Recorded information →
= = = =
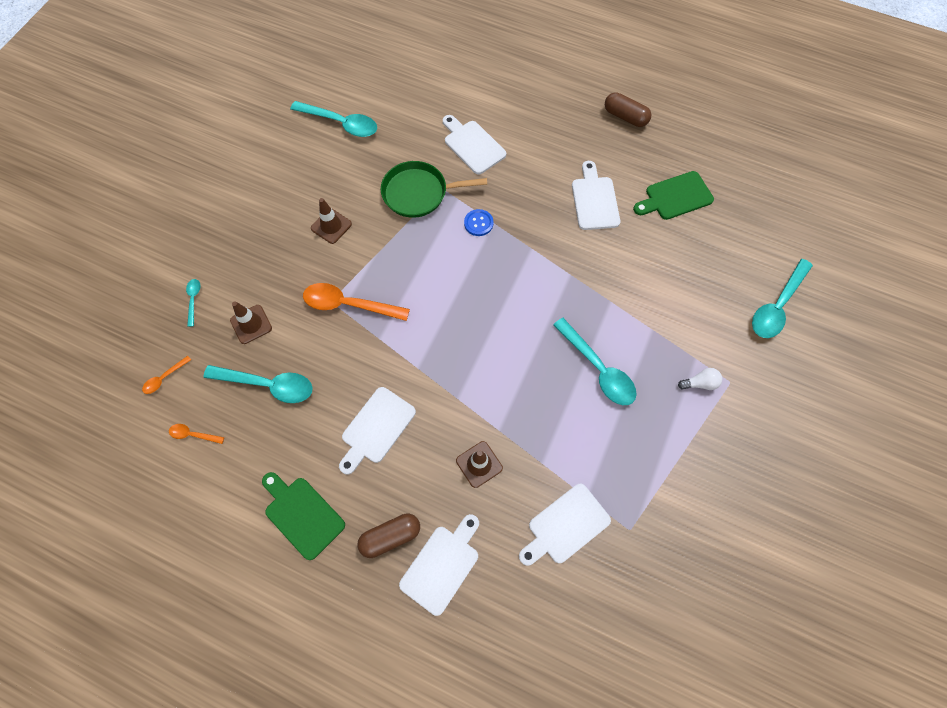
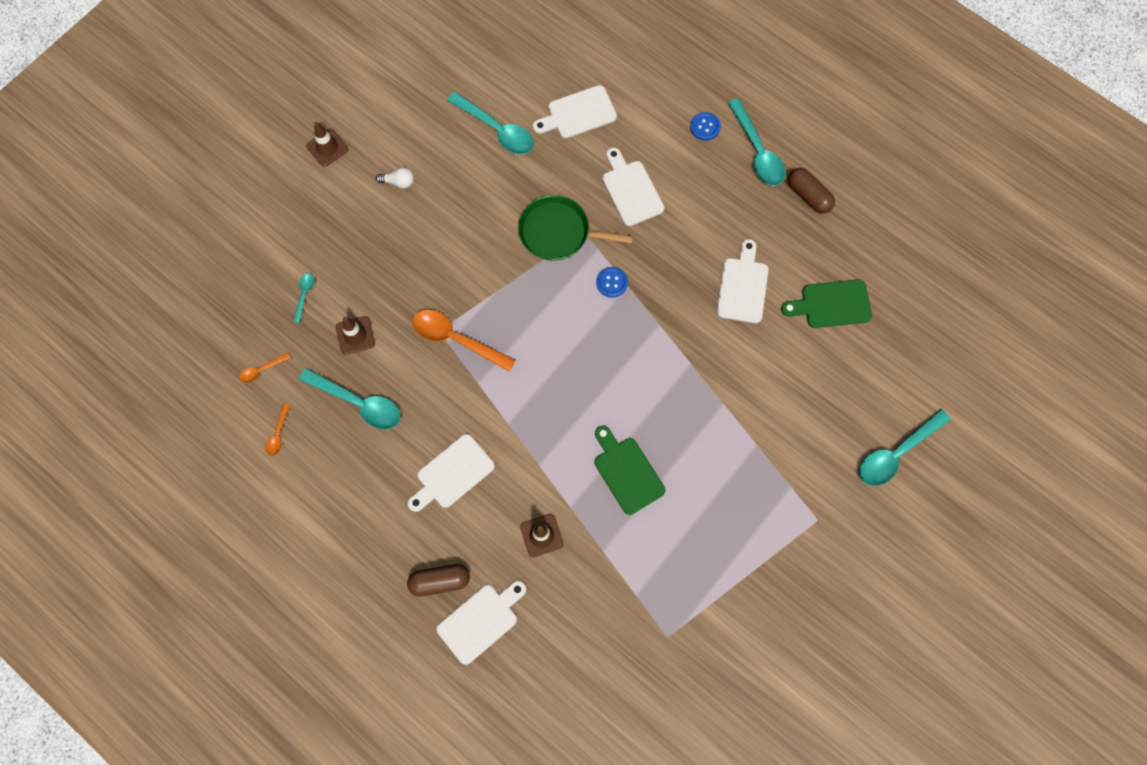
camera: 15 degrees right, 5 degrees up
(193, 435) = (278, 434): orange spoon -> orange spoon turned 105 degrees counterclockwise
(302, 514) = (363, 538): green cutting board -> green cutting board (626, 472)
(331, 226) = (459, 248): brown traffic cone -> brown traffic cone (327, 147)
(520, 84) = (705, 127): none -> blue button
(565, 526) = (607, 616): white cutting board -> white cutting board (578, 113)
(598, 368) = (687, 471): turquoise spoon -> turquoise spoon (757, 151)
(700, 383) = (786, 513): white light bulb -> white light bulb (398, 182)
= = = =
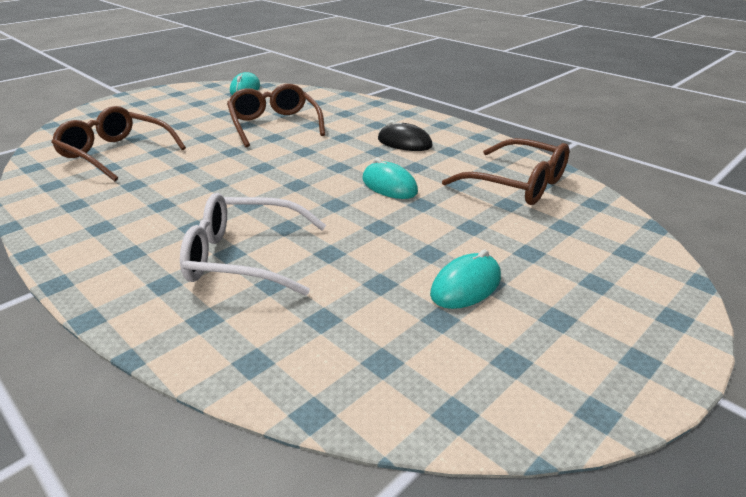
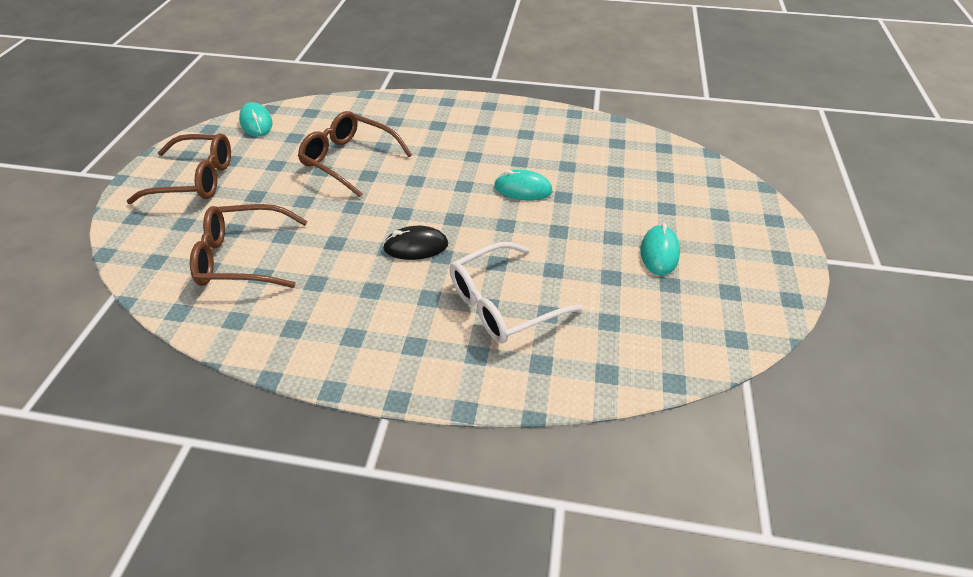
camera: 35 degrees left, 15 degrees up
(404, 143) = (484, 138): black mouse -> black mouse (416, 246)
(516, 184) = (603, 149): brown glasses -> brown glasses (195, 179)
= = = =
What the task asks → Within the listing above, extract exactly the lines from the line with "camera: 15 degrees right, 5 degrees up" to the line with "(700, 383) = (786, 513): white", the two named lines included, and no others.

Exercise solution →
camera: 15 degrees right, 5 degrees up
(193, 435) = (278, 434): orange spoon -> orange spoon turned 105 degrees counterclockwise
(302, 514) = (363, 538): green cutting board -> green cutting board (626, 472)
(331, 226) = (459, 248): brown traffic cone -> brown traffic cone (327, 147)
(520, 84) = (705, 127): none -> blue button
(565, 526) = (607, 616): white cutting board -> white cutting board (578, 113)
(598, 368) = (687, 471): turquoise spoon -> turquoise spoon (757, 151)
(700, 383) = (786, 513): white light bulb -> white light bulb (398, 182)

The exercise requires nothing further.